[Saved data entries]
※ ※ ※

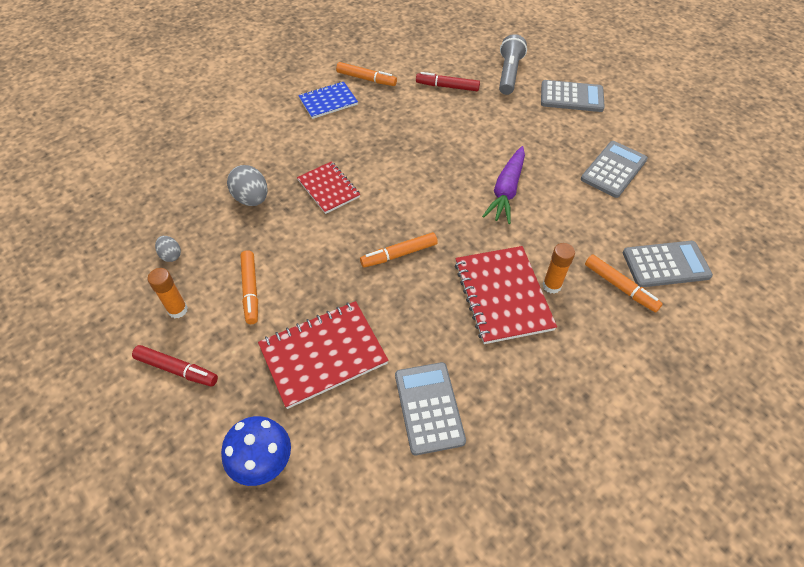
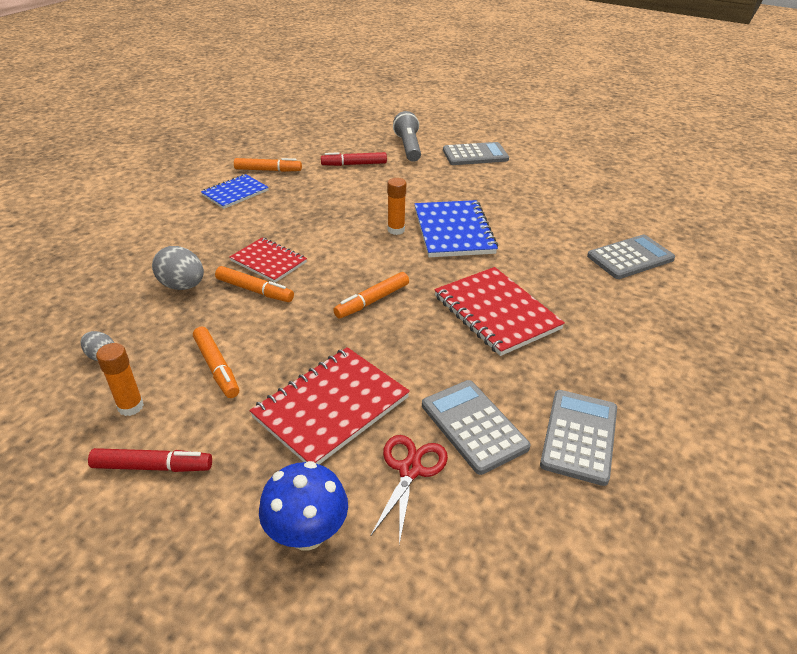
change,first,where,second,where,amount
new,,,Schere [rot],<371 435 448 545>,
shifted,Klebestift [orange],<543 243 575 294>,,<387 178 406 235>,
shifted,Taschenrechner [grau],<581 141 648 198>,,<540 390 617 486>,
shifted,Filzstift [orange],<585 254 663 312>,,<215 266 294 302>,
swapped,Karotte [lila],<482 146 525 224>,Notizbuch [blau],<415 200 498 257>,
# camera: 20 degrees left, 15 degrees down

※ ※ ※

— Your assignment —
If a line of the data above holds the string "orange", count it, then give only the final number.

— Task answer —
2